→ THE PROBLEM:
Your answer must be an exact copy of the entries below, with no pictures in it.

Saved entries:
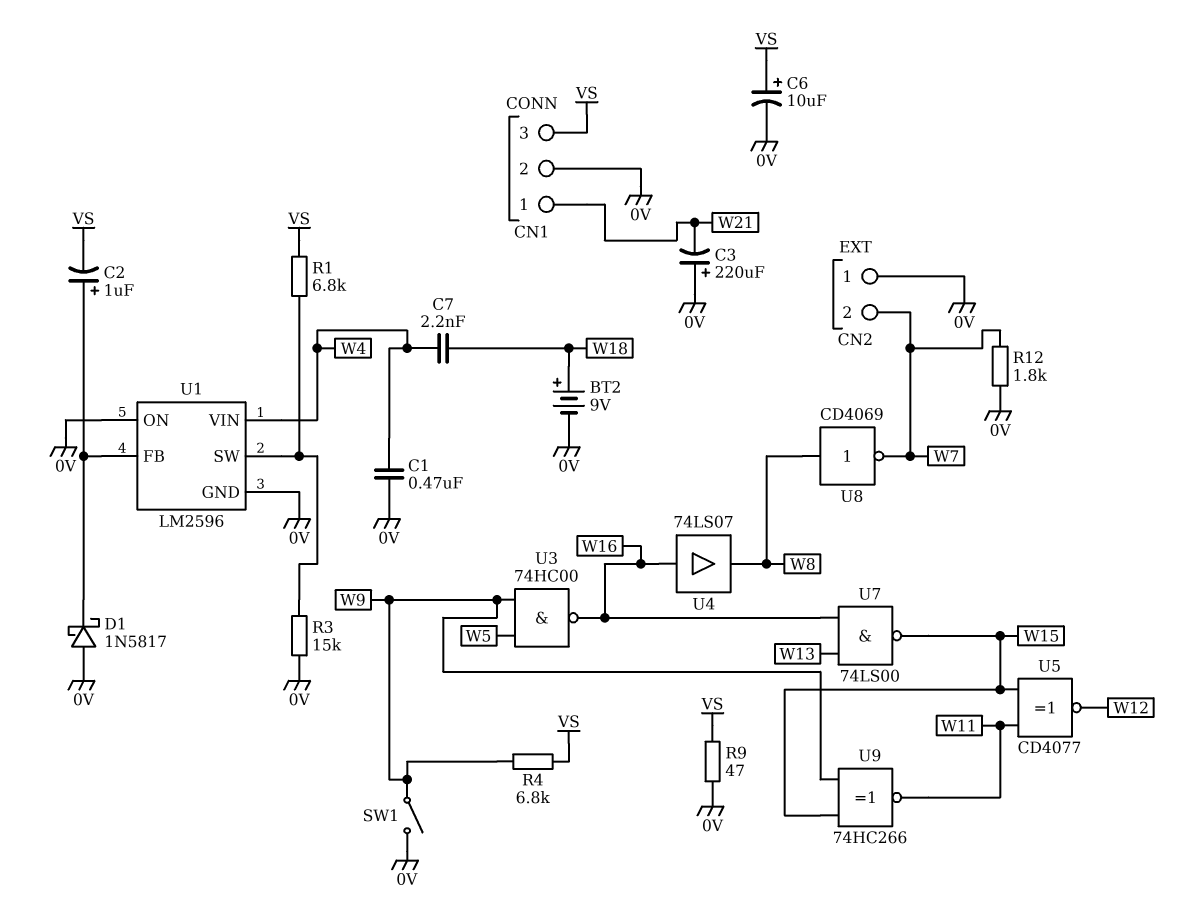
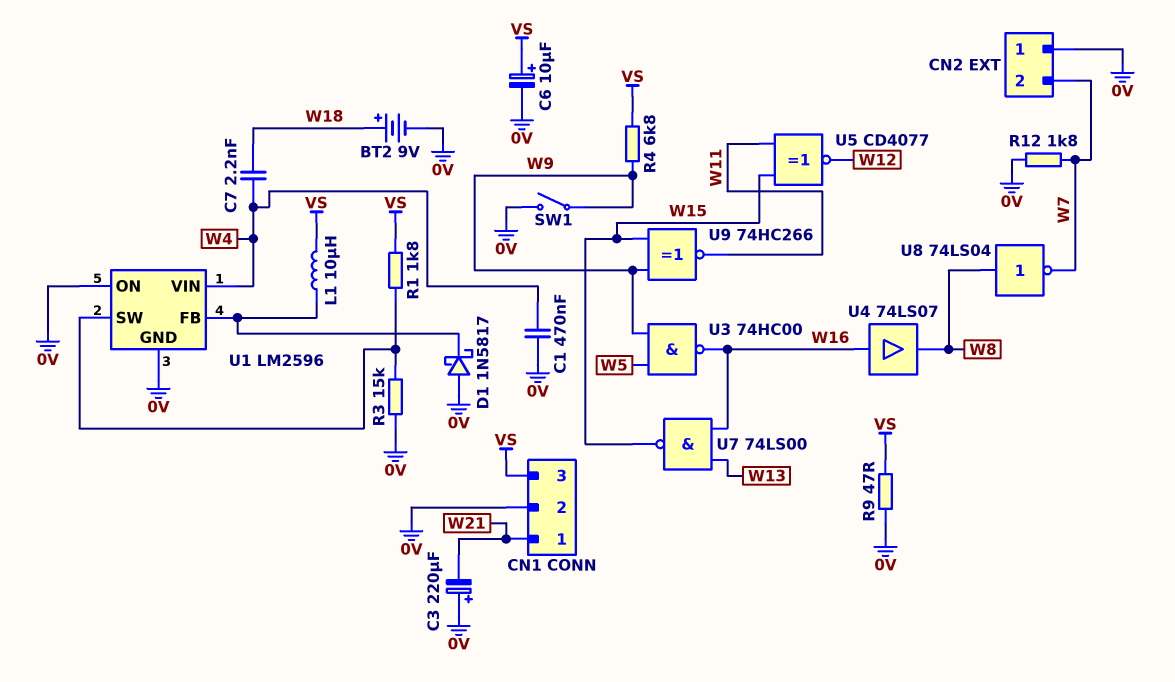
C2: 1uF (plus U1/FB, minus VS) -> none
L1: none -> 10uH (U1/FB, VS)
R1: 6.8k (U1/SW, VS) -> 1.8k (U1/SW, VS)
U8: NOT CD4069 (in W8, out W7) -> NOT 74LS04 (in W8, out W7)

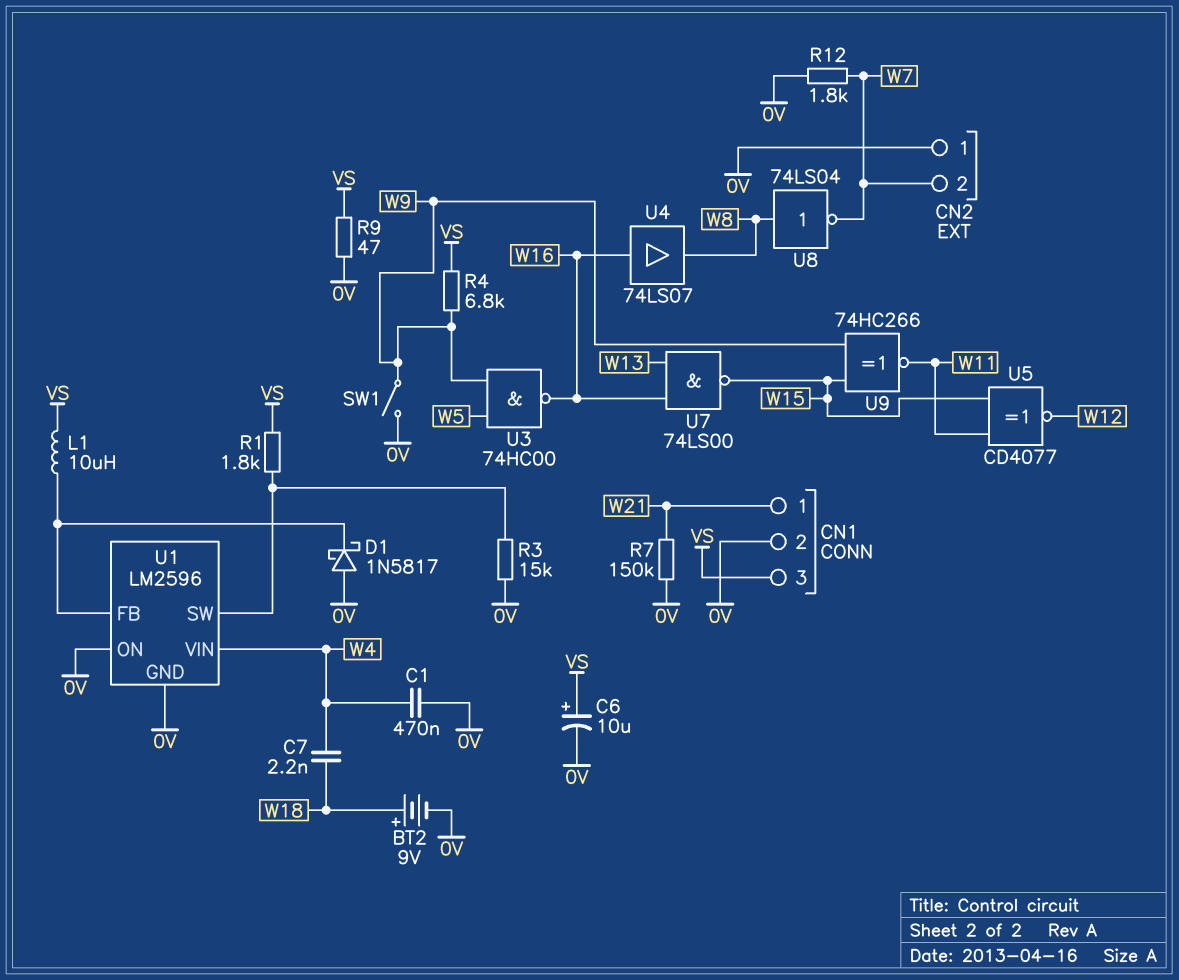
C3: 220uF (plus 0V, minus W21) -> none
R7: none -> 150k (0V, W21)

→ RESULT BELOW:
C2: 1uF (plus U1/FB, minus VS) -> none
L1: none -> 10uH (U1/FB, VS)
R1: 6.8k (U1/SW, VS) -> 1.8k (U1/SW, VS)
U8: NOT CD4069 (in W8, out W7) -> NOT 74LS04 (in W8, out W7)

C3: 220uF (plus 0V, minus W21) -> none
R7: none -> 150k (0V, W21)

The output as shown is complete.